### Assignment
Lines with the word "right" in them must be copied from the records below.

Dataset items
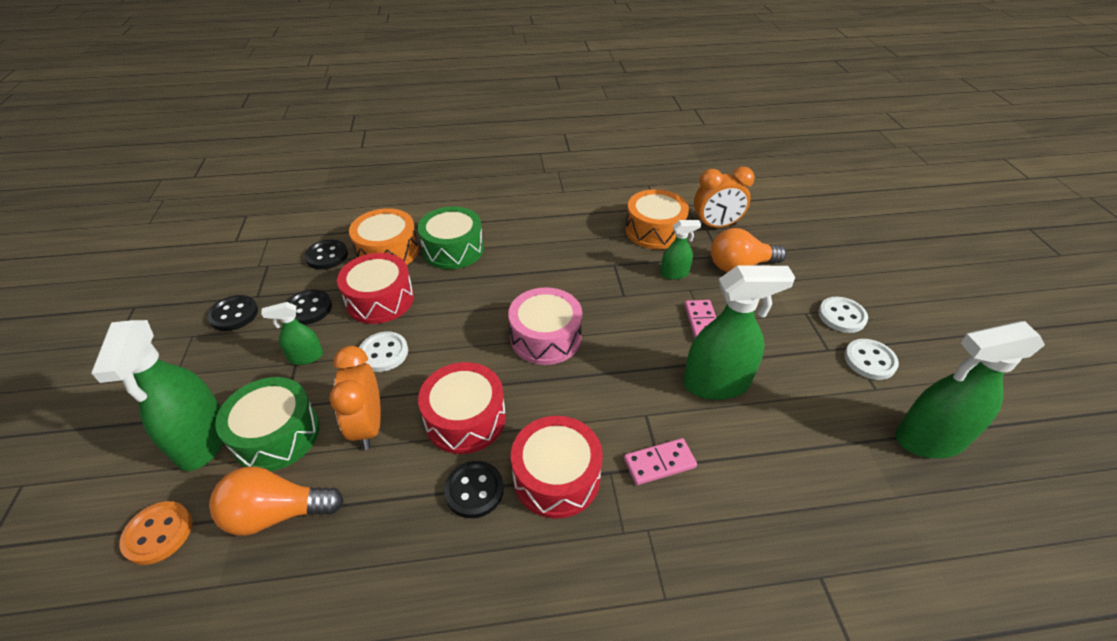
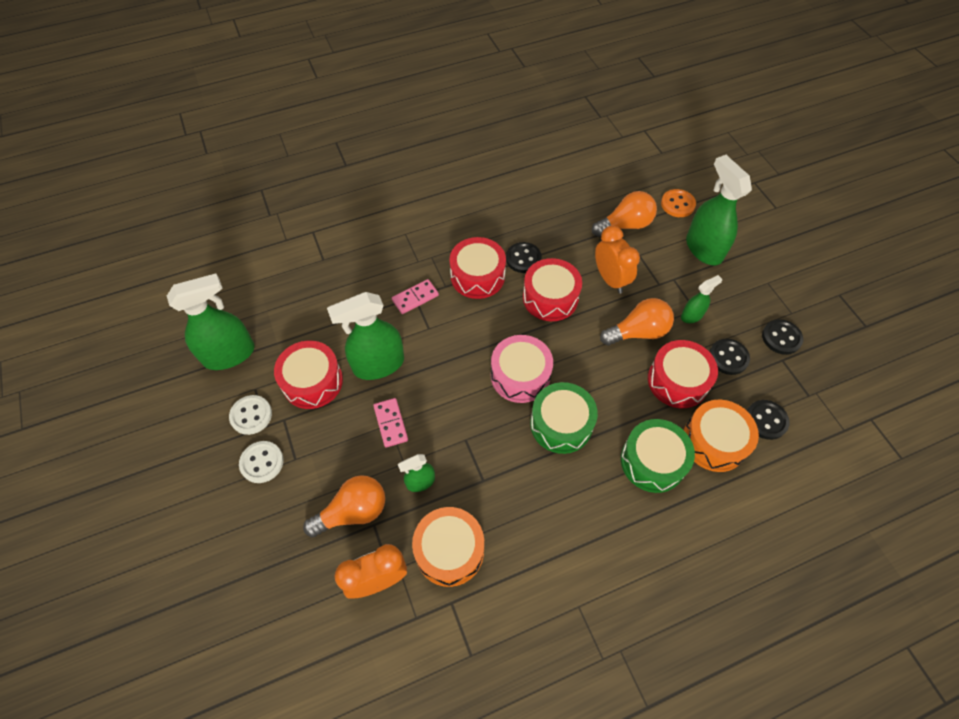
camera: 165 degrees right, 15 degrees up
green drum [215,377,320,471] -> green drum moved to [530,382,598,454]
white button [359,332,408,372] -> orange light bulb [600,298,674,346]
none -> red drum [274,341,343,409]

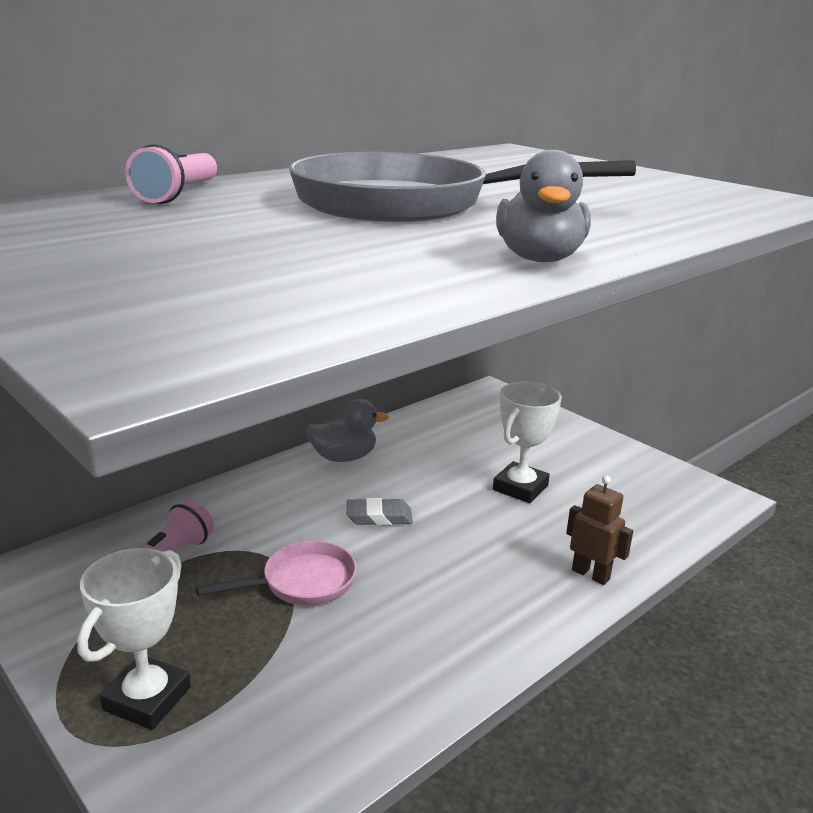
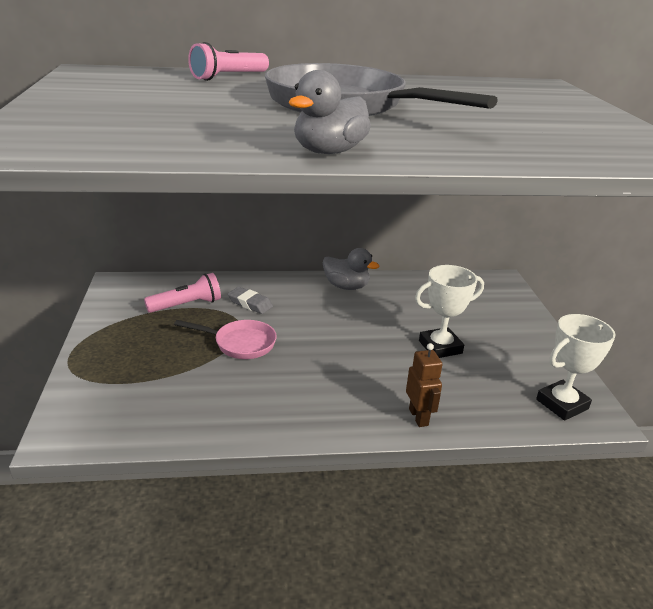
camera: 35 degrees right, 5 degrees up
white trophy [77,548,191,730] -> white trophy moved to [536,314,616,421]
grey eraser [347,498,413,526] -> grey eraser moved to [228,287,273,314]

### Answer
camera: 165 degrees right, 15 degrees up
camera: 35 degrees right, 5 degrees up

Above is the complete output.